### Exercise directions
Once you reach the line containing "cafe table: (1080, 404) -> (88, 331), moved" in the data below, restate each line word for word up to and including the one containing "stairs: (35, 40) -> (199, 108), moved".

------ Raw data ------

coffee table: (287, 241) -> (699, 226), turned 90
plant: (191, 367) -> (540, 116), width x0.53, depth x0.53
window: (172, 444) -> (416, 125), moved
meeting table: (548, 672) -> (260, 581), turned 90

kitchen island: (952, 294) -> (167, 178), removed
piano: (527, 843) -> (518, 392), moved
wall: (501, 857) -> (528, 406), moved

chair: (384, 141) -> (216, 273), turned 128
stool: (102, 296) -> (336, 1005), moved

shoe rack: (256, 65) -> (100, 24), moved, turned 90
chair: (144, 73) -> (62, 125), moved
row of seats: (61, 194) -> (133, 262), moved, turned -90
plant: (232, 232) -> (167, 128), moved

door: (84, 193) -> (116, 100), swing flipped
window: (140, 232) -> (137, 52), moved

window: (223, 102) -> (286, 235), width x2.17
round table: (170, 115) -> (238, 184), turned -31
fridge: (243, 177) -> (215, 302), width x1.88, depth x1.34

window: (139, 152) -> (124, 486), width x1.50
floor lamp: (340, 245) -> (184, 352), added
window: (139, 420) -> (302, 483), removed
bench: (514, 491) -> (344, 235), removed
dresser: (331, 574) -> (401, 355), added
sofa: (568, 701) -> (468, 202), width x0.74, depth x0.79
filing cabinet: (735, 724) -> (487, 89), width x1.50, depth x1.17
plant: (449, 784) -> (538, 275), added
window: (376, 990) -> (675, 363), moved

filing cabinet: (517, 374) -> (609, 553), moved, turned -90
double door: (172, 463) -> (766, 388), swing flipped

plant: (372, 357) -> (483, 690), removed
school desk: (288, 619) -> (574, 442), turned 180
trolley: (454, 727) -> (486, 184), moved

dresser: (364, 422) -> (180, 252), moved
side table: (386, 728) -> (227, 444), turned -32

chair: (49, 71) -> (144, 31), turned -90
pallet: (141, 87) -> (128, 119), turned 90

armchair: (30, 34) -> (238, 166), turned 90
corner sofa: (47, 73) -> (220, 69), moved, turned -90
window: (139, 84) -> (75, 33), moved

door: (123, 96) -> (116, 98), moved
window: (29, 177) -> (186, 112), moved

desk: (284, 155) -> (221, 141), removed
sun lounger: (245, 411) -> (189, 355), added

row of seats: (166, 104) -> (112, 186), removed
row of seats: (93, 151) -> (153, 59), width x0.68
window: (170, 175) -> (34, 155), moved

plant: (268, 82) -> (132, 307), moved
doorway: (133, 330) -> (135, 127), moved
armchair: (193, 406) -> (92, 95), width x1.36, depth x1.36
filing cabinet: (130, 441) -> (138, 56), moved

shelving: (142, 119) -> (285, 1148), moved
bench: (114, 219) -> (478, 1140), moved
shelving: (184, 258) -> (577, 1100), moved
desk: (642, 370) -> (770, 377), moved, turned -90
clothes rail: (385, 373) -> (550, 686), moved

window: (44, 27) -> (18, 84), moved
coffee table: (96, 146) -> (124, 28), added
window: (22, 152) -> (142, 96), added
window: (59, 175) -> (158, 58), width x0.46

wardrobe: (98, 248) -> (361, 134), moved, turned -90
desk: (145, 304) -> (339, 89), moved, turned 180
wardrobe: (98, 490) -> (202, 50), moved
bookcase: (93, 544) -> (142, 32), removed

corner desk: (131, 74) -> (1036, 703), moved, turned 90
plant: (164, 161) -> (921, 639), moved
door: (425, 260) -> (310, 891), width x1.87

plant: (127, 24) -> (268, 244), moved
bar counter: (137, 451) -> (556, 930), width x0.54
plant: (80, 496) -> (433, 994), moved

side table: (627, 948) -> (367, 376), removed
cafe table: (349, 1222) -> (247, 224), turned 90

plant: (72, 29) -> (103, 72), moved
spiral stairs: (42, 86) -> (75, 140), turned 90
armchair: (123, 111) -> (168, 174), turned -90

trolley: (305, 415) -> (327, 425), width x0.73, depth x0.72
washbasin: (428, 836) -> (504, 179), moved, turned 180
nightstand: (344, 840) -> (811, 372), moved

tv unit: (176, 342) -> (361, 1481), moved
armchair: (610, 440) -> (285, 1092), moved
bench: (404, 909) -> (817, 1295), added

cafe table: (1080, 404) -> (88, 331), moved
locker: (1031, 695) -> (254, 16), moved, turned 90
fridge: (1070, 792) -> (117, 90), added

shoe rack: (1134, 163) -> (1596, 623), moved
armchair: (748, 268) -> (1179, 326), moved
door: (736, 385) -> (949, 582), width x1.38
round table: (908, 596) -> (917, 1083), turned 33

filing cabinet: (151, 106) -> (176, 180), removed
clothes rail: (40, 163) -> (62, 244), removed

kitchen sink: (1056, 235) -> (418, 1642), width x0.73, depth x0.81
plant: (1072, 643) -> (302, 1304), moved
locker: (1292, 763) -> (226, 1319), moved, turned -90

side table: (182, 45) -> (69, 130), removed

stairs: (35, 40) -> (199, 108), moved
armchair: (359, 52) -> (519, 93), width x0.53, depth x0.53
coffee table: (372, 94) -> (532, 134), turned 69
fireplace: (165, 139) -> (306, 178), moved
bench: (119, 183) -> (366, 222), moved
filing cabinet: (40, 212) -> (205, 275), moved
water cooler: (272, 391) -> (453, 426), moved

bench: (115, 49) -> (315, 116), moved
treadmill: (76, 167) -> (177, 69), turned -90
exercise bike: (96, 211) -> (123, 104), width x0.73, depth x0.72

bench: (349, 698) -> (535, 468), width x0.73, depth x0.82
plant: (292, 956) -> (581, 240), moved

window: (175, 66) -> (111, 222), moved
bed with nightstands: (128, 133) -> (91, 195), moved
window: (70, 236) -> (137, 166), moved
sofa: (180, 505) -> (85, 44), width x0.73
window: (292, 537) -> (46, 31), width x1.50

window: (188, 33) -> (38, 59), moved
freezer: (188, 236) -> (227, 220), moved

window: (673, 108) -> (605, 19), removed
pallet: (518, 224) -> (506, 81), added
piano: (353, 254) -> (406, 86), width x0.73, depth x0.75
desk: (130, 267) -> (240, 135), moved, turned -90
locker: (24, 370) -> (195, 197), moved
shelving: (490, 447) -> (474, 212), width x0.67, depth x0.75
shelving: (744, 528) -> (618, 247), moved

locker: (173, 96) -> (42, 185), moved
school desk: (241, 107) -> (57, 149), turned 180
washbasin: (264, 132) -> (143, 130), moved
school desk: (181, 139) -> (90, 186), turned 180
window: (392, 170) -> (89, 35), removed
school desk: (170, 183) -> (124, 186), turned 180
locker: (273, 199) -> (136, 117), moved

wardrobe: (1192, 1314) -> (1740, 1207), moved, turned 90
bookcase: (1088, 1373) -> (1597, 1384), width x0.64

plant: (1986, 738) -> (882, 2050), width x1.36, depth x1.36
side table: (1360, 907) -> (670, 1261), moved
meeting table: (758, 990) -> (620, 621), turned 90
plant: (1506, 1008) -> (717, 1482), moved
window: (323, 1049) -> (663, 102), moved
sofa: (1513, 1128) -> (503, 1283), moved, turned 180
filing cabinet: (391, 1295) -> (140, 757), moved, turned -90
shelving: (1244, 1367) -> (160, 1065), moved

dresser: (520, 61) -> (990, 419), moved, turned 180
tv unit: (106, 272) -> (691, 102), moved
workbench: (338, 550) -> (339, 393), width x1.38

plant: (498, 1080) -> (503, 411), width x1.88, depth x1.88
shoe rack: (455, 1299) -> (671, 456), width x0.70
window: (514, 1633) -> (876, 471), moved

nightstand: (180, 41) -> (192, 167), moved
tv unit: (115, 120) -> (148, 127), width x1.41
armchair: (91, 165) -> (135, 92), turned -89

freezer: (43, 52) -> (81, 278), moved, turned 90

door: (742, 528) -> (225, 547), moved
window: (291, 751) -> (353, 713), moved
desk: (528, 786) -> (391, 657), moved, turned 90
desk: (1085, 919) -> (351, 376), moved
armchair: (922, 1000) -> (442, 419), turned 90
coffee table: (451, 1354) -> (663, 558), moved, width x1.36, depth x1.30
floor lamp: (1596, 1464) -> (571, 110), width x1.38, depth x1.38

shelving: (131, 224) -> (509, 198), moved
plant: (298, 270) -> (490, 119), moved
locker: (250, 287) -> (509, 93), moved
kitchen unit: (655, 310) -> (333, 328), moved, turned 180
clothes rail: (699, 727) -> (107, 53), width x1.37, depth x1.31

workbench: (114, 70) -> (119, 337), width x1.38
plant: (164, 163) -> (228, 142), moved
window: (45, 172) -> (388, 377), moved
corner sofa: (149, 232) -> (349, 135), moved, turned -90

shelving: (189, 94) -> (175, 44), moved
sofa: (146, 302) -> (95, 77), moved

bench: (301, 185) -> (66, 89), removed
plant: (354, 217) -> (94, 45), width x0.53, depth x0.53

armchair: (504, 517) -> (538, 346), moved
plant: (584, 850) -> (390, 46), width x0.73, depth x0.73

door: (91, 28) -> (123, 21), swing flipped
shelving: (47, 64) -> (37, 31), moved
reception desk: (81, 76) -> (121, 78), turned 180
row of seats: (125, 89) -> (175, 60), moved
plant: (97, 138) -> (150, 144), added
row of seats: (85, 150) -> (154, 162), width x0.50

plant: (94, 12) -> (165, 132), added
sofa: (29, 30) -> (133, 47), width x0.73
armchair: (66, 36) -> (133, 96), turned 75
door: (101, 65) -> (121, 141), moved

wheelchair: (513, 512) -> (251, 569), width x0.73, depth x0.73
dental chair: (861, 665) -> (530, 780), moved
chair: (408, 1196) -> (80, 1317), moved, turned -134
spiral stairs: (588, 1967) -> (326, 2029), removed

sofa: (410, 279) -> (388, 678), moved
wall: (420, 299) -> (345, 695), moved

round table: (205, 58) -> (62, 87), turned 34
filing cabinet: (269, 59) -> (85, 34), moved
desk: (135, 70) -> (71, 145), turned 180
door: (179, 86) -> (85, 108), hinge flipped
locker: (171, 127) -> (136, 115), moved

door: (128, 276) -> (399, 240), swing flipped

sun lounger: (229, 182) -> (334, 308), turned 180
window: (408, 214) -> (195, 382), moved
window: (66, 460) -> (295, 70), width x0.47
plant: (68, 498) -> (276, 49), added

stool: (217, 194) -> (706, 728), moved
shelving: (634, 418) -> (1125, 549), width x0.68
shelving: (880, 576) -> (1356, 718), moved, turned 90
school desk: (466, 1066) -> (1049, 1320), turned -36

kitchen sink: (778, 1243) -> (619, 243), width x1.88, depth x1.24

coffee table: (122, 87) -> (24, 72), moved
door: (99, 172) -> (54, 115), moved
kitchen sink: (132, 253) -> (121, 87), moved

------

### Expected output
cafe table: (1080, 404) -> (88, 331), moved
locker: (1031, 695) -> (254, 16), moved, turned 90
fridge: (1070, 792) -> (117, 90), added

shoe rack: (1134, 163) -> (1596, 623), moved
armchair: (748, 268) -> (1179, 326), moved
door: (736, 385) -> (949, 582), width x1.38
round table: (908, 596) -> (917, 1083), turned 33

filing cabinet: (151, 106) -> (176, 180), removed
clothes rail: (40, 163) -> (62, 244), removed

kitchen sink: (1056, 235) -> (418, 1642), width x0.73, depth x0.81
plant: (1072, 643) -> (302, 1304), moved
locker: (1292, 763) -> (226, 1319), moved, turned -90

side table: (182, 45) -> (69, 130), removed

stairs: (35, 40) -> (199, 108), moved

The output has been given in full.